=== Your instructions ===
Restate the lines exactly, starting at the line that contains "(762, 307) = (286, 192): black rocket -> none" and finishing with the final line of the records.

=== Data for this exercise ===
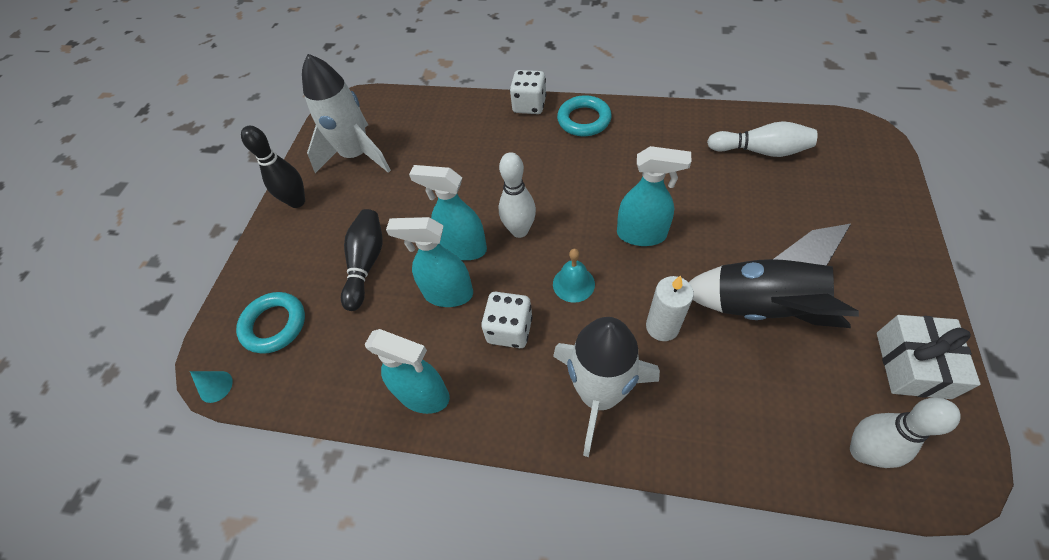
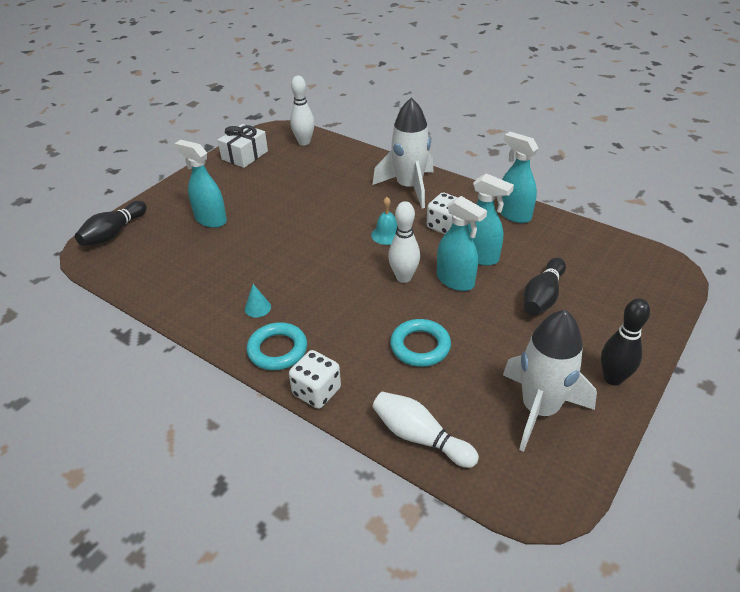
camera: 160 degrees left, 15 degrees down
(216, 386) = (666, 258): turquoise cone -> turquoise cone (257, 308)
(274, 325) = (625, 280): turquoise ring -> turquoise ring (420, 346)
(641, 234) = (317, 245): turquoise spray bottle -> turquoise spray bottle (210, 220)
(662, 327) = (350, 200): white candle -> none
(760, 151) = (173, 266): white bowling pin -> white bowling pin (420, 437)
(762, 307) = (286, 192): black rocket -> none
(874, 159) = (114, 233): none -> black bowling pin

=== Written solution ===
(762, 307) = (286, 192): black rocket -> none
(874, 159) = (114, 233): none -> black bowling pin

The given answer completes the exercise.